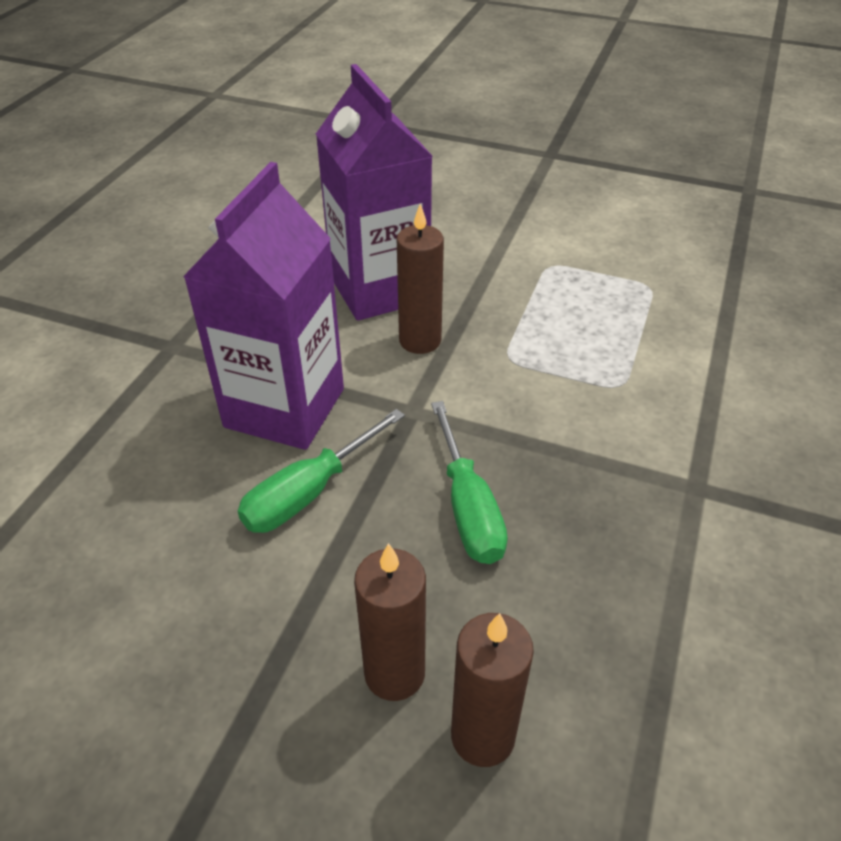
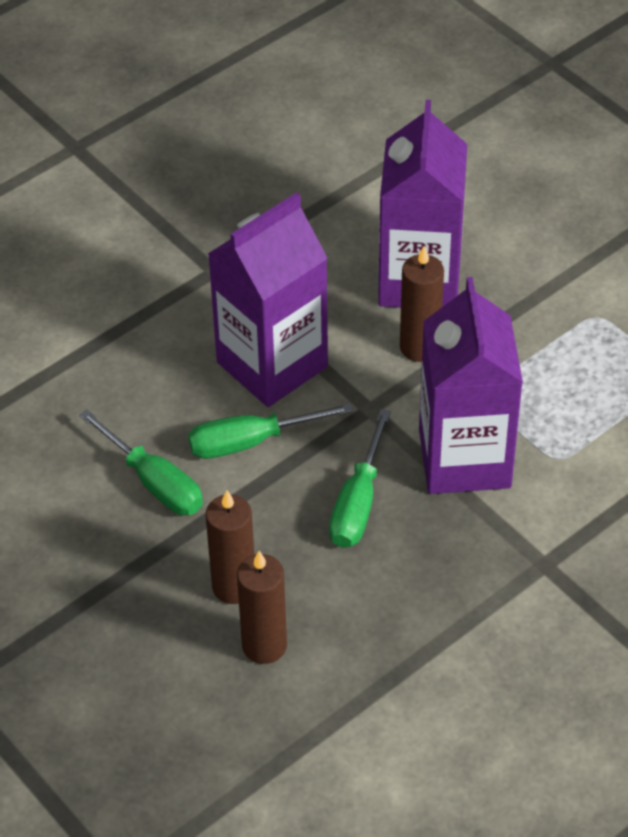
camera: 30 degrees right, 5 degrees up
(219, 586) = (154, 482): none -> green screwdriver
(538, 420) = (464, 458): none -> purple carton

WHAT YOU NEED TO DO
Print all the lines above again exactly, without any pictures.

SOLUTION TO THIS EXERCISE
camera: 30 degrees right, 5 degrees up
(219, 586) = (154, 482): none -> green screwdriver
(538, 420) = (464, 458): none -> purple carton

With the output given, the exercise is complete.